YOUR INSTRUCTIONS — The expected response is the complete listing below, restated exactly, with its pictures omitted.

*** THE RECORDS

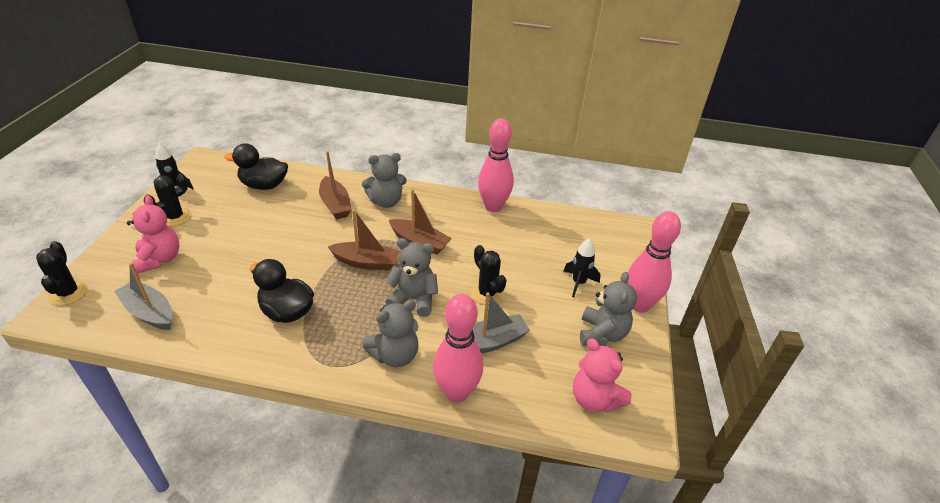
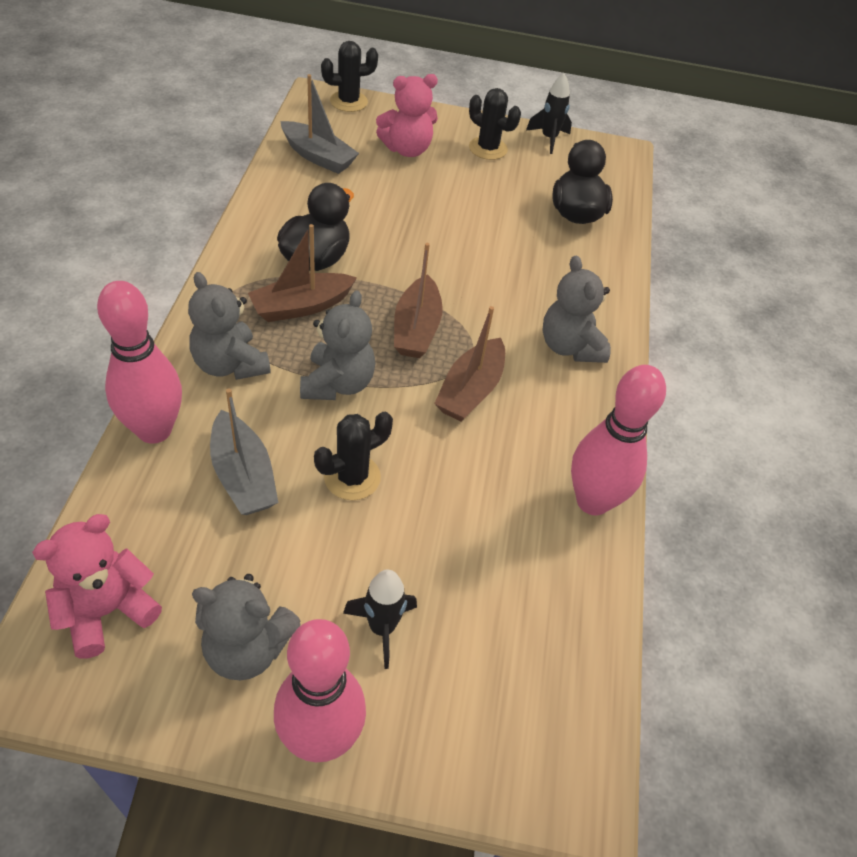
camera: 85 degrees right, 10 degrees up
(149, 312) = (318, 156): grey boat -> grey boat turned 90 degrees clockwise
(335, 204) = (548, 288): brown boat -> brown boat (301, 306)

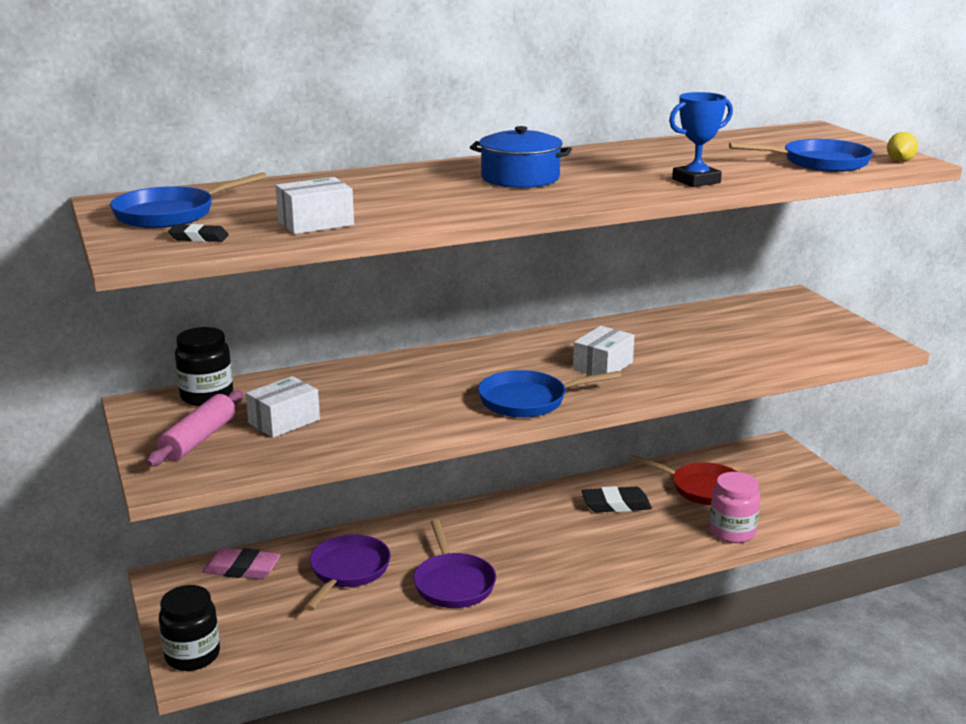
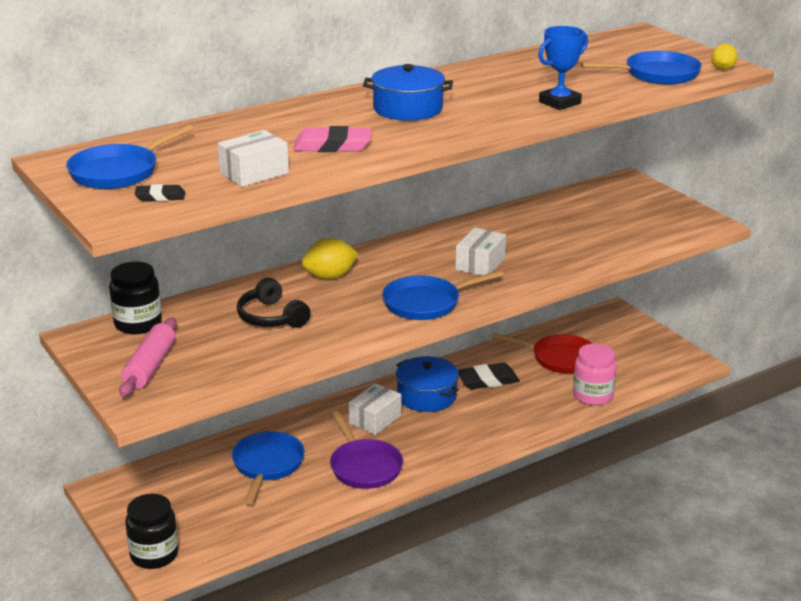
camera: 10 degrees left, 5 degrees up
(242, 568) = (170, 473): pink eraser -> pink eraser (332, 146)
(284, 421) = (219, 342): white box -> white box (375, 419)
(348, 571) = (267, 465): purple pan -> blue pan
(351, 401) = (271, 317): none -> black headphones
(431, 366) = (330, 276): none -> yellow lemon
(544, 515) = (426, 396): none -> blue pot

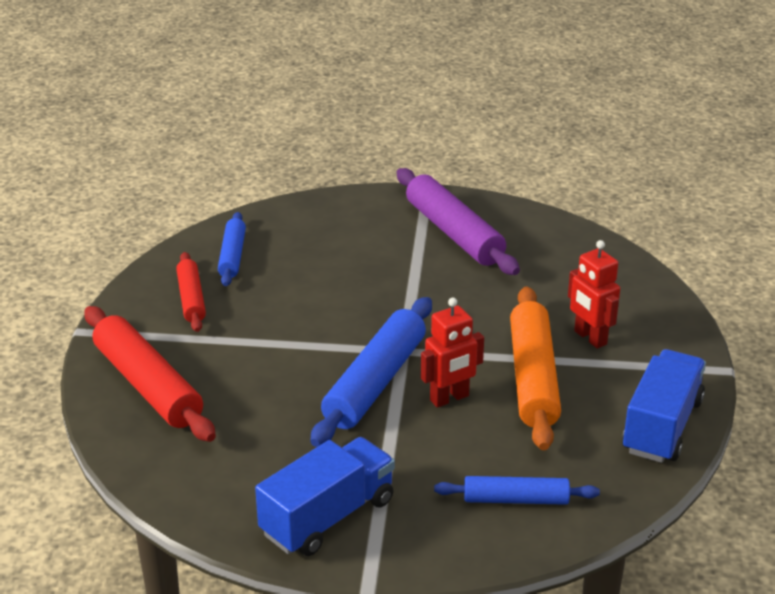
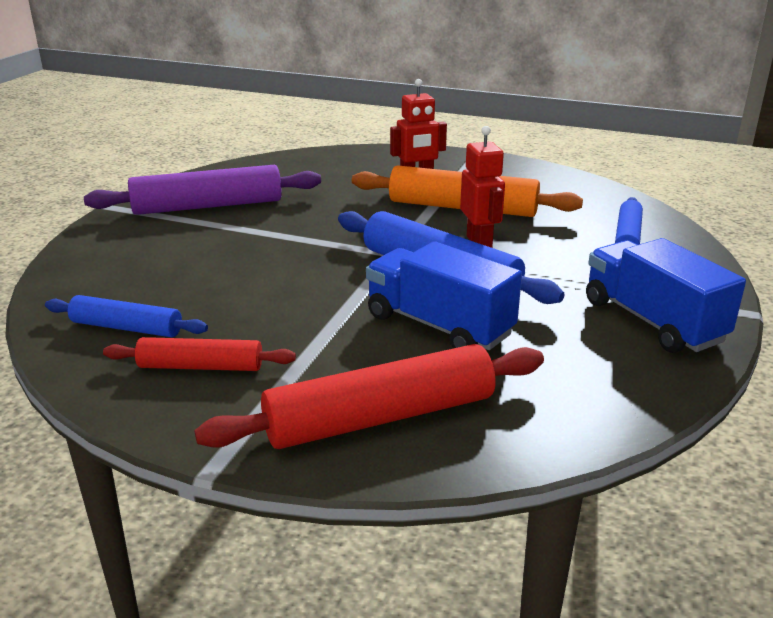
camera: 75 degrees left, 5 degrees down
(661, 426) = (541, 177): blue truck -> blue truck (439, 325)

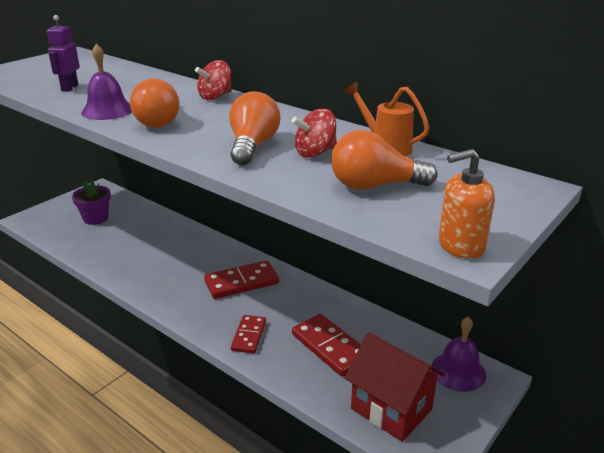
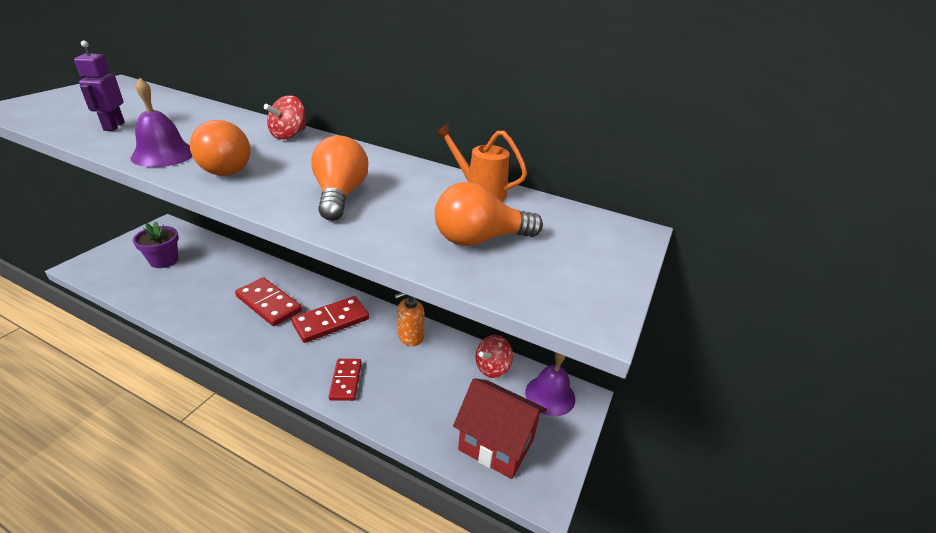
camera: 15 degrees left, 5 degrees up
(315, 153) = (409, 201): red spinning top -> red spinning top (492, 368)
(330, 347) = (429, 384): red domino -> red domino (269, 304)
(460, 245) = (585, 309): orange soap dispenser -> orange soap dispenser (410, 336)

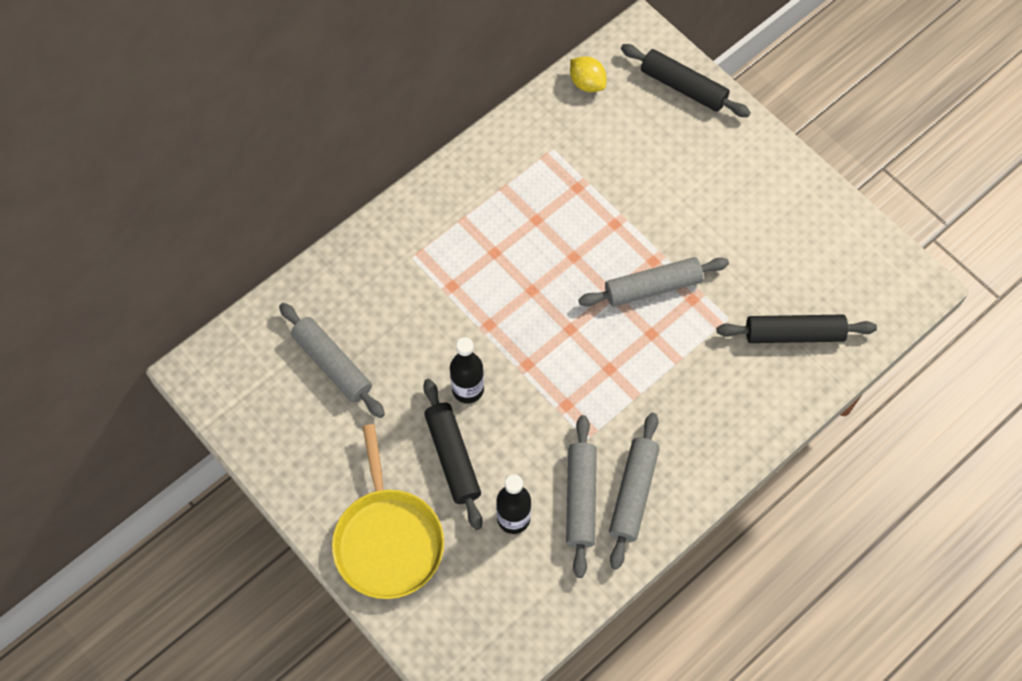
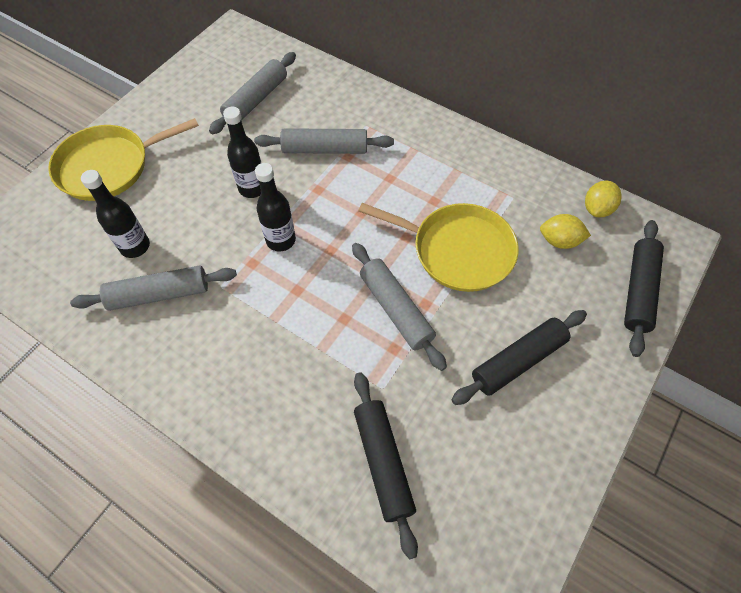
camera: 75 degrees right, 5 degrees down
(453, 457) = (187, 192): black rolling pin -> black rolling pin (518, 361)
(545, 373) = (281, 240): none -> black bottle
(601, 216) = (457, 250): none -> yellow pan
(614, 128) = (559, 241): none -> yellow lemon
(633, 493) = (169, 337): grey rolling pin -> grey rolling pin (325, 149)

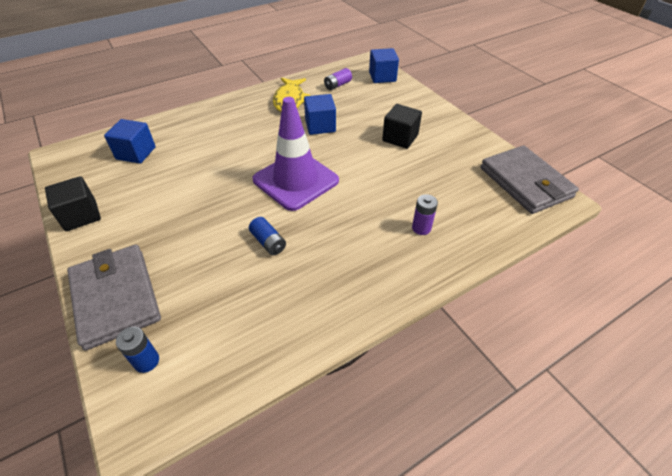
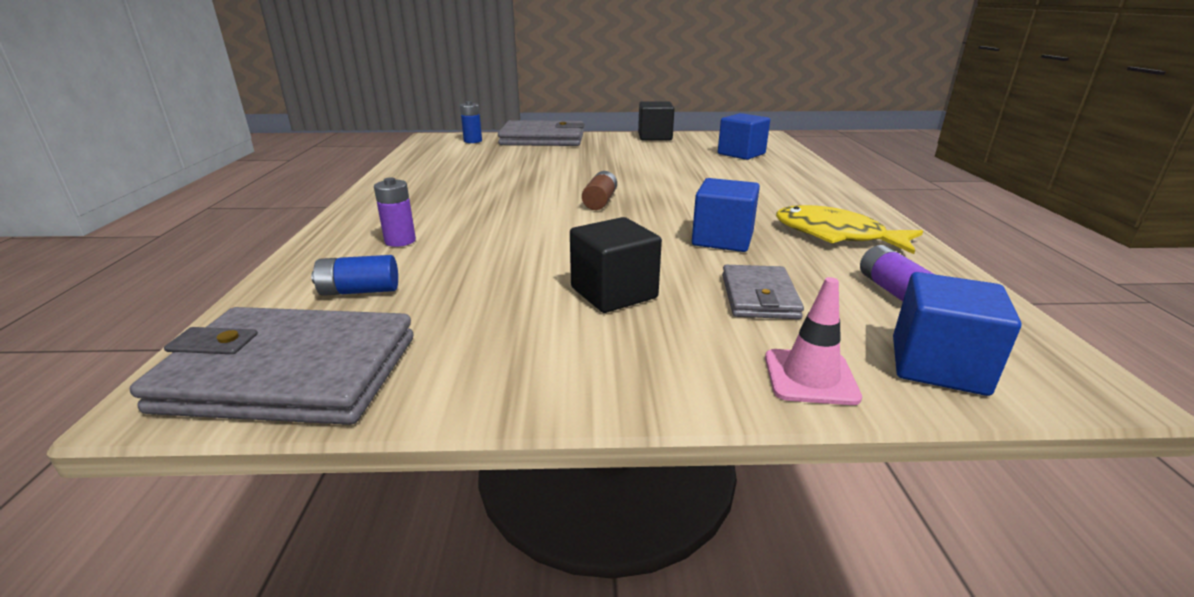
camera: 120 degrees right, 20 degrees down
(268, 242) = (519, 177): blue battery -> blue battery (359, 291)
(295, 180) = (600, 202): purple traffic cone -> brown battery
(369, 108) = (759, 296): none -> grey wallet
(410, 93) = (810, 377): none -> pink traffic cone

******

REPLY —
camera: 85 degrees right, 10 degrees up
(149, 312) = (318, 156): grey boat -> grey boat turned 90 degrees clockwise
(335, 204) = (548, 288): brown boat -> brown boat (301, 306)

camera: 10 degrees left, 5 degrees up
(242, 568) = (170, 473): pink eraser -> pink eraser (332, 146)
(284, 421) = (219, 342): white box -> white box (375, 419)
(348, 571) = (267, 465): purple pan -> blue pan
(351, 401) = (271, 317): none -> black headphones
(431, 366) = (330, 276): none -> yellow lemon
(544, 515) = (426, 396): none -> blue pot

camera: 75 degrees left, 5 degrees down
(661, 426) = (541, 177): blue truck -> blue truck (439, 325)

camera: 15 degrees left, 5 degrees up
(315, 153) = (409, 201): red spinning top -> red spinning top (492, 368)
(330, 347) = (429, 384): red domino -> red domino (269, 304)
(460, 245) = (585, 309): orange soap dispenser -> orange soap dispenser (410, 336)

camera: 75 degrees right, 5 degrees down
(453, 457) = (187, 192): black rolling pin -> black rolling pin (518, 361)
(545, 373) = (281, 240): none -> black bottle
(601, 216) = (457, 250): none -> yellow pan
(614, 128) = (559, 241): none -> yellow lemon
(633, 493) = (169, 337): grey rolling pin -> grey rolling pin (325, 149)

camera: 120 degrees right, 20 degrees down
(268, 242) = (519, 177): blue battery -> blue battery (359, 291)
(295, 180) = (600, 202): purple traffic cone -> brown battery
(369, 108) = (759, 296): none -> grey wallet
(410, 93) = (810, 377): none -> pink traffic cone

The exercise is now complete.